→ **What the task requires**: With the records as your source, report how many lines contain "bottle". Add no other words.

→ **Information**:
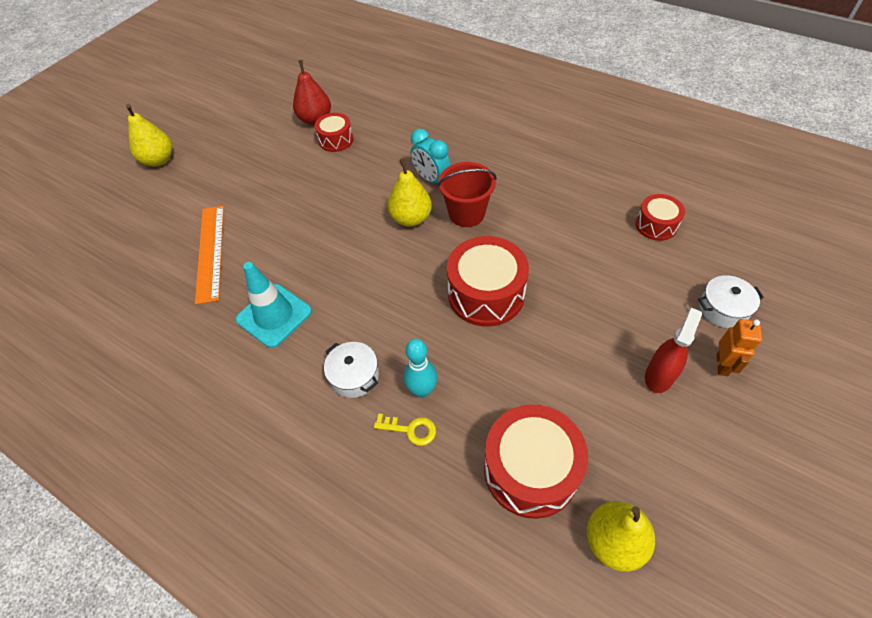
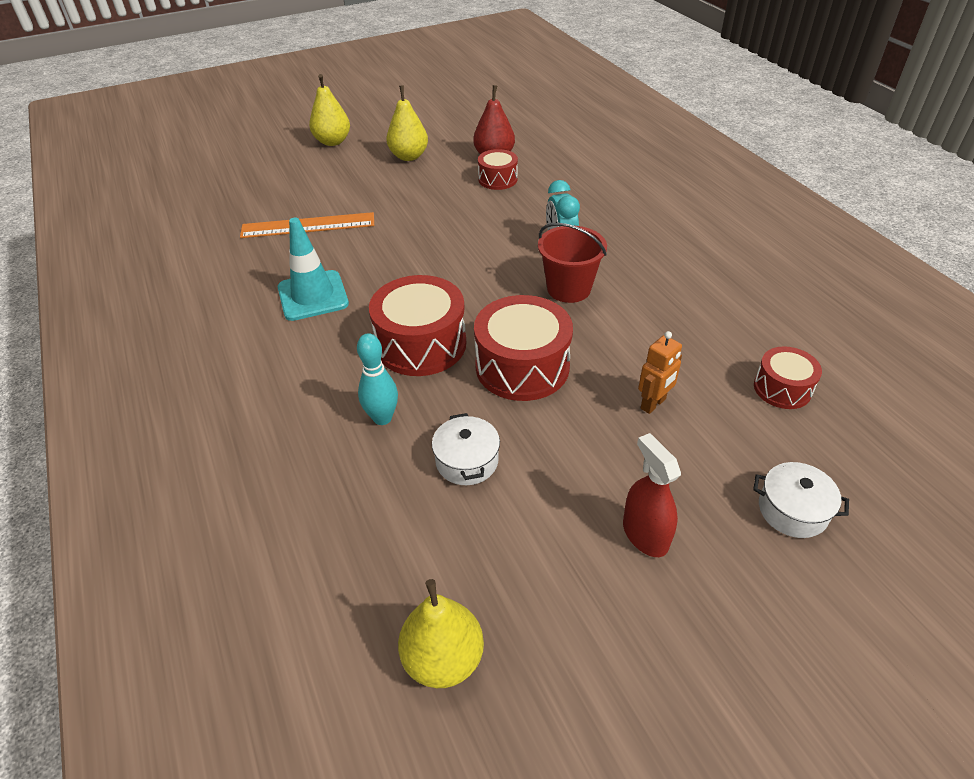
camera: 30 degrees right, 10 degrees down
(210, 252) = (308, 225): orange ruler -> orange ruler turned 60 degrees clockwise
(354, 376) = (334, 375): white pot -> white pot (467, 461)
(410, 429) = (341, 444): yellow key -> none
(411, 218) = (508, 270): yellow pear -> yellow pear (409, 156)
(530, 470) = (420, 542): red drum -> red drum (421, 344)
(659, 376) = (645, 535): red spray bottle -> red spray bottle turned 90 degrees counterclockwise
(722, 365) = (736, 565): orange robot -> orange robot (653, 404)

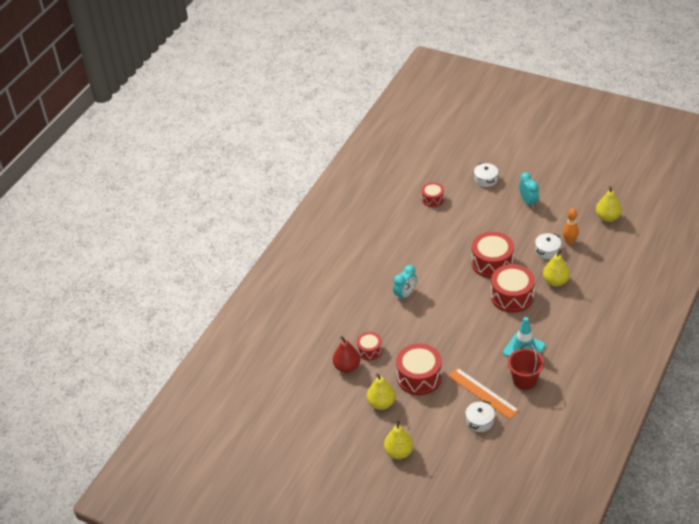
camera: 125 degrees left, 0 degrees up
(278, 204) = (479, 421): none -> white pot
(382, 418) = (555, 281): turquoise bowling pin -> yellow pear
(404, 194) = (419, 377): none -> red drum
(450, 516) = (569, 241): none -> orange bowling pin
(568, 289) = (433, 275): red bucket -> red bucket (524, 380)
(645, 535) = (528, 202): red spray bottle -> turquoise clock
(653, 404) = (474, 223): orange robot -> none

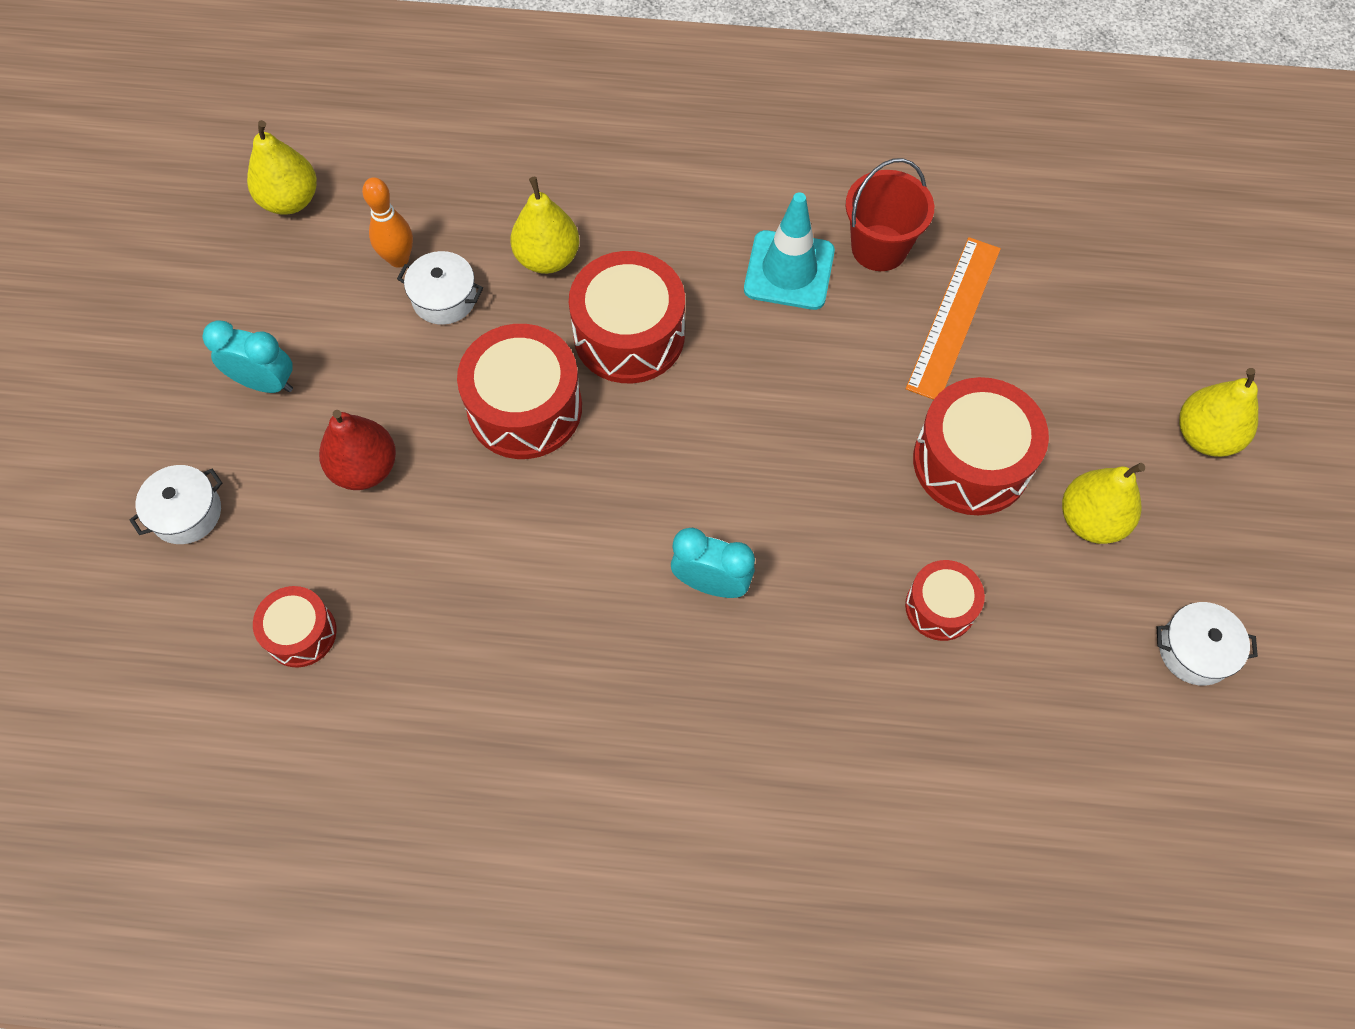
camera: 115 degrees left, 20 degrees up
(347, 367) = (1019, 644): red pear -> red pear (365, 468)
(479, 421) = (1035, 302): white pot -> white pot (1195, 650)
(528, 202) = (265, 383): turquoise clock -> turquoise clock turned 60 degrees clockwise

→ **Output**: 2